● GIVEN MATERIAL:

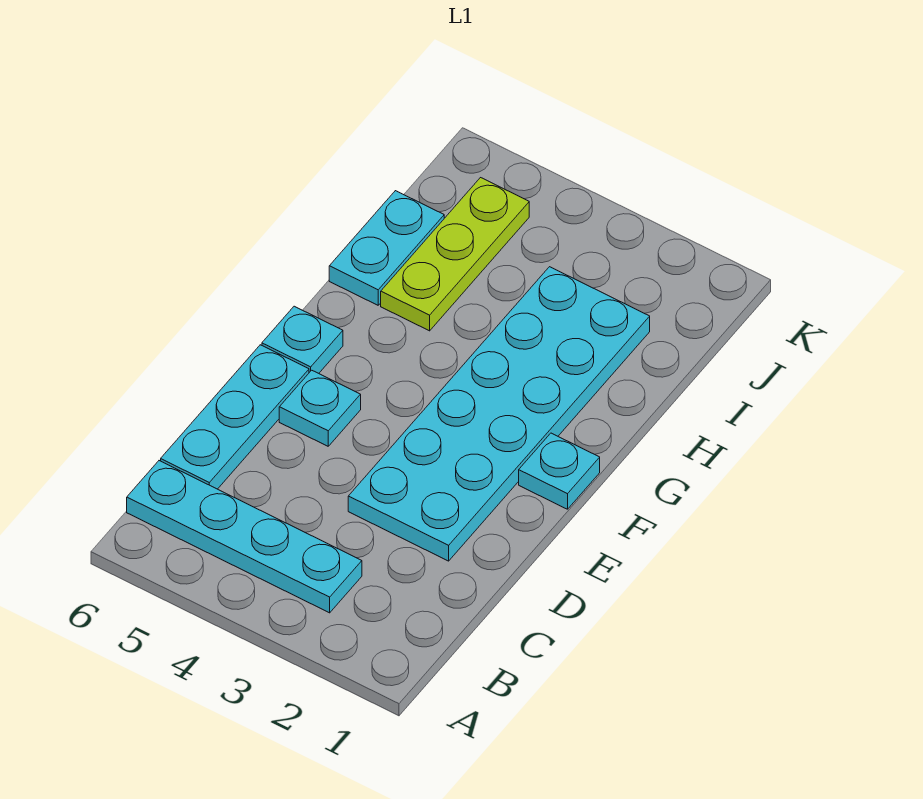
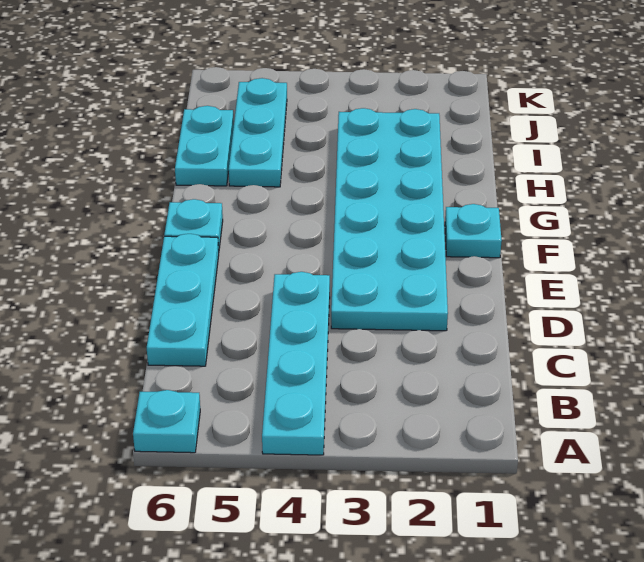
cyan plate B3:B6 level 1 -> cyan plate A4:D4 level 1
cyan plate E5 level 1 -> cyan plate A6 level 1
lime plate H5:J5 level 1 -> cyan plate H5:J5 level 1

● YOUR TASK:
Exact transcription of the full listing above is required; images do not belong in it.

● WORKED SOLUTION:
cyan plate B3:B6 level 1 -> cyan plate A4:D4 level 1
cyan plate E5 level 1 -> cyan plate A6 level 1
lime plate H5:J5 level 1 -> cyan plate H5:J5 level 1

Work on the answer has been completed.